Task description.
Look below for the line that contains "DIGITS pin DIO: D8 -> D7", then copy it and each following line exactly, through and including the line that contains "MIC pin VCC: 3V3 -> none".

(Edit difference data)
+ + + + +
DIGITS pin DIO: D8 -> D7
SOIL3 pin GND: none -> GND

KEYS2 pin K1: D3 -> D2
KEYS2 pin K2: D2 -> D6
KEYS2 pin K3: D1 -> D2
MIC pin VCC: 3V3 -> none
+ + + + +
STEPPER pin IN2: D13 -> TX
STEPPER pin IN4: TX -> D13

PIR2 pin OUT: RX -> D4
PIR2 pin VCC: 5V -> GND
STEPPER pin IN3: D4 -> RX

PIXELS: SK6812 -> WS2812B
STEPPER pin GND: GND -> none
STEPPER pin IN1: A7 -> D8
+ + + + +
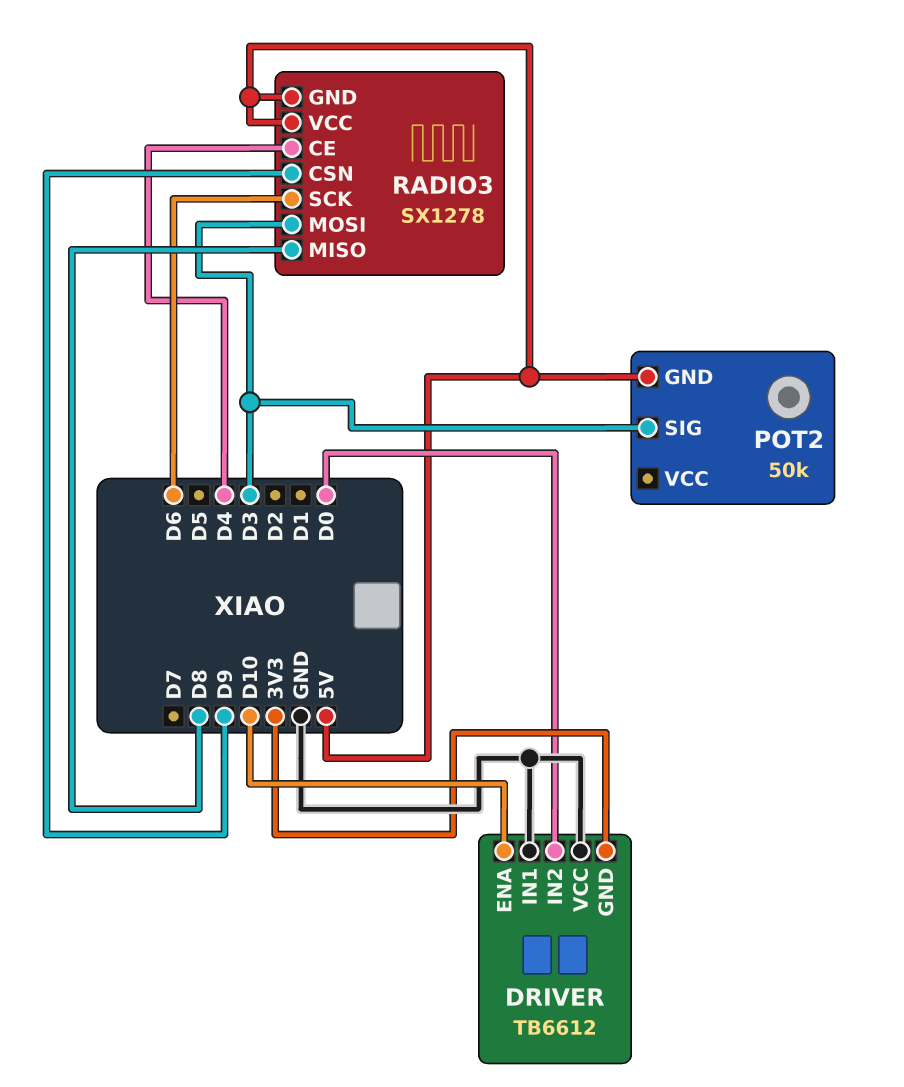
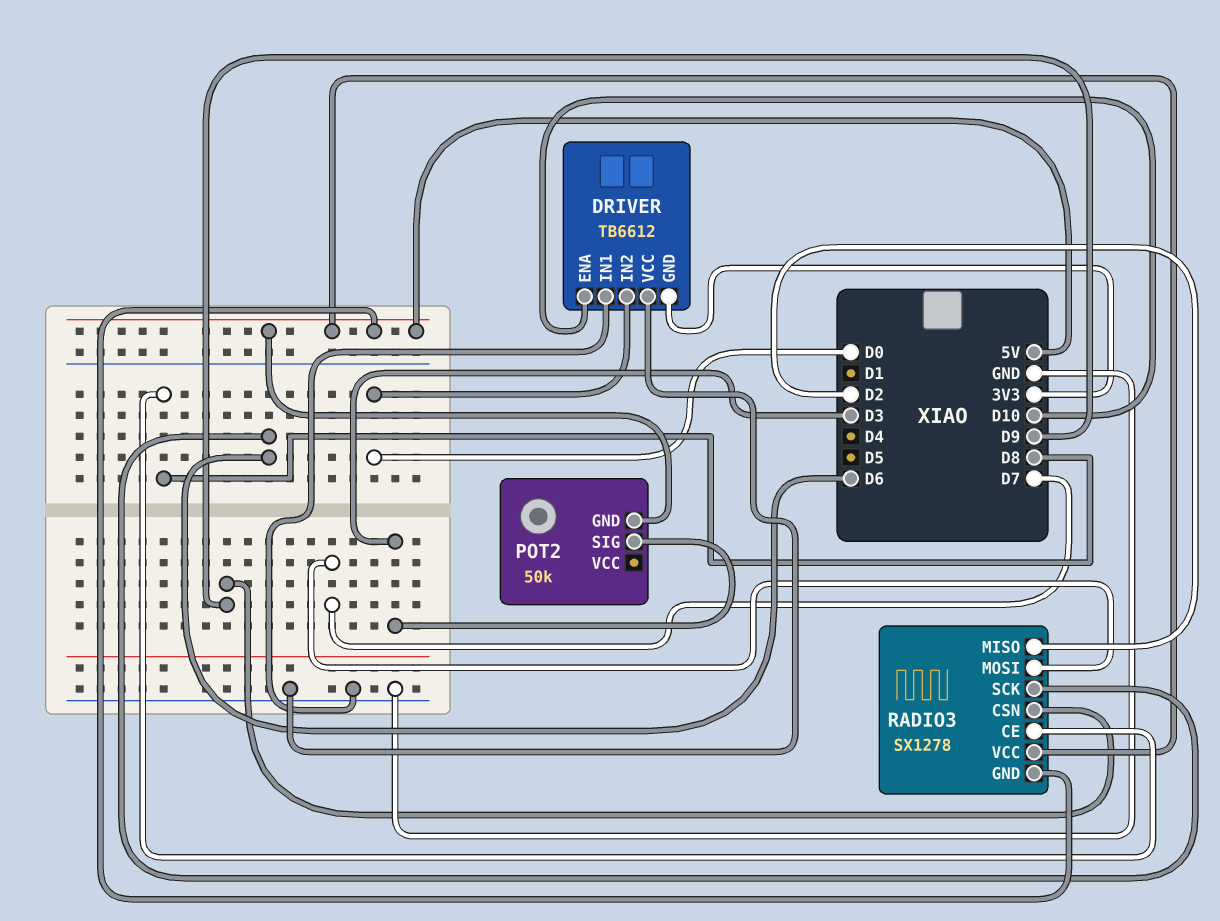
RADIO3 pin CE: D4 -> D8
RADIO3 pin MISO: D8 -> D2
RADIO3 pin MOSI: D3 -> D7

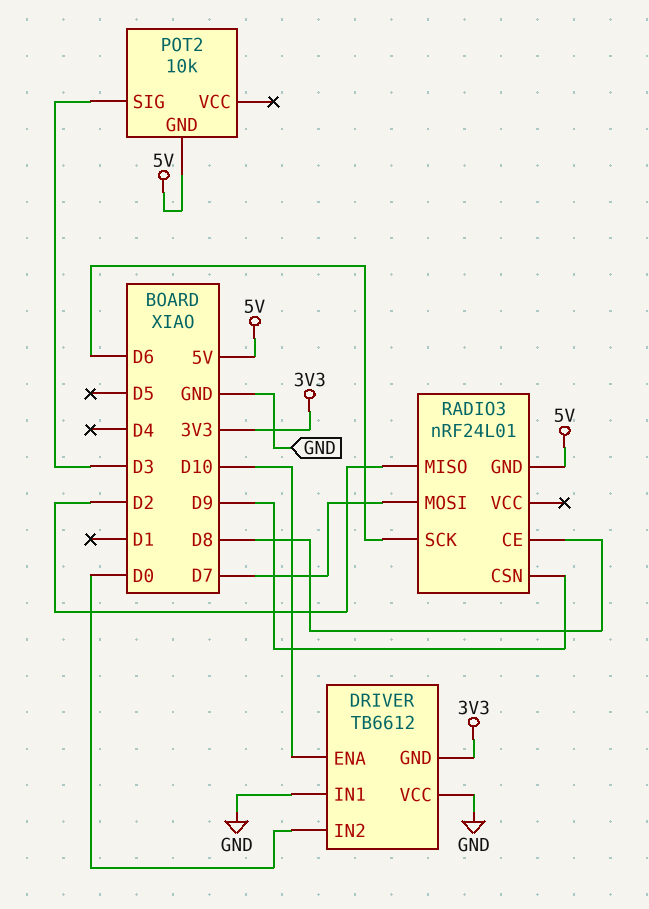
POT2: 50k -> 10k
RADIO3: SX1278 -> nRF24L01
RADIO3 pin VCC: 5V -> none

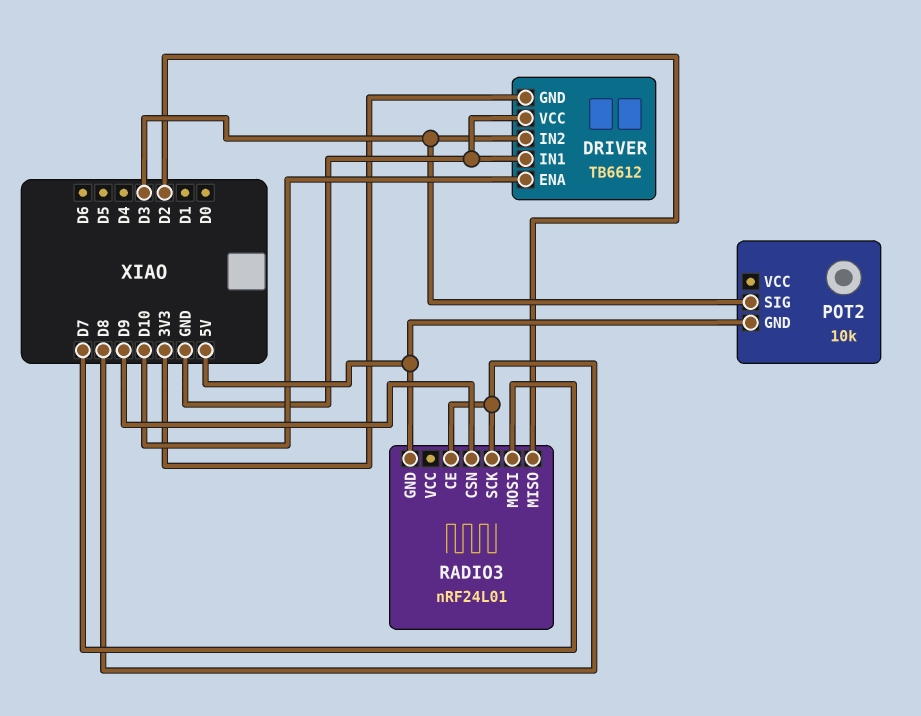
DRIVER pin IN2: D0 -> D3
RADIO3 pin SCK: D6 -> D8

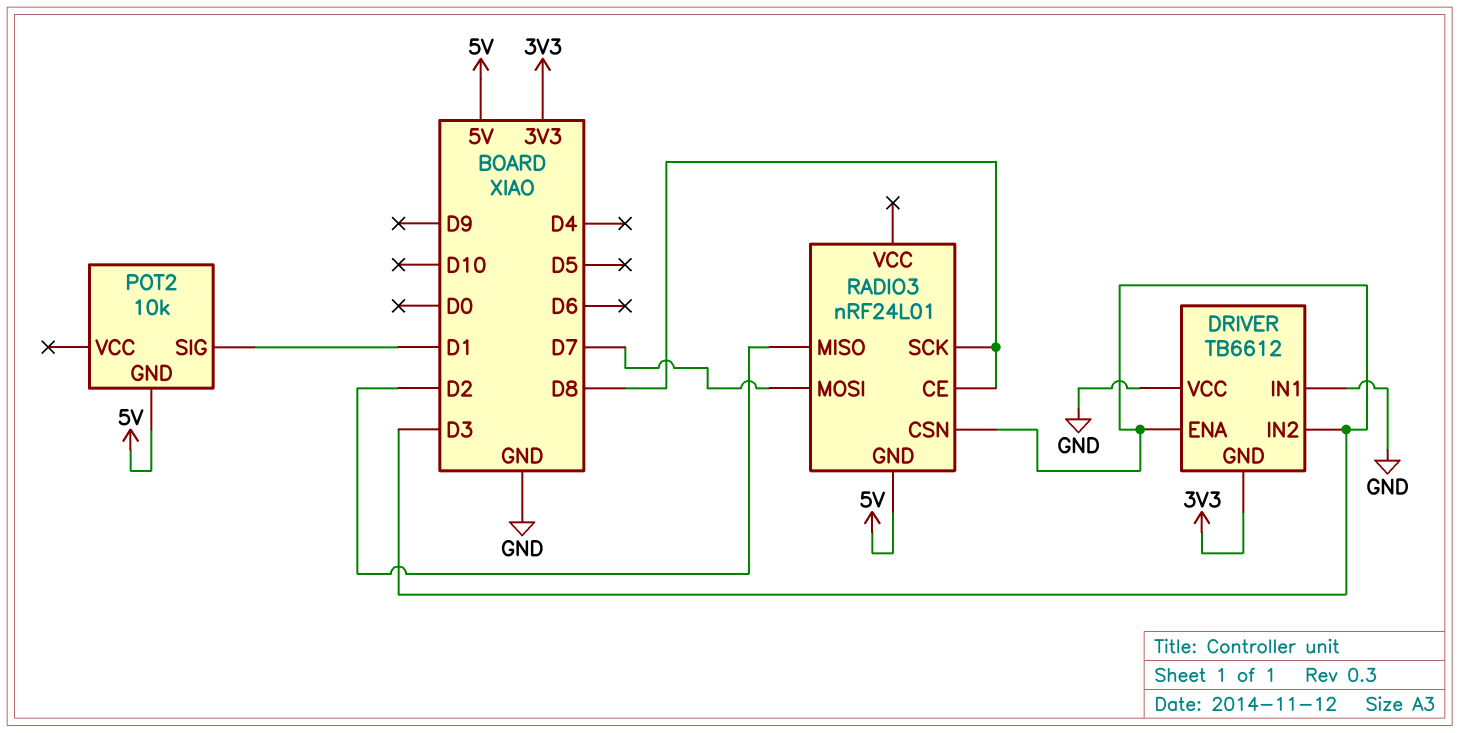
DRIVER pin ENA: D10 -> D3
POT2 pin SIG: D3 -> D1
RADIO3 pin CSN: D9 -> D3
+ + + + +
Solution to the problem.
DIGITS pin DIO: D8 -> D7
SOIL3 pin GND: none -> GND

KEYS2 pin K1: D3 -> D2
KEYS2 pin K2: D2 -> D6
KEYS2 pin K3: D1 -> D2
MIC pin VCC: 3V3 -> none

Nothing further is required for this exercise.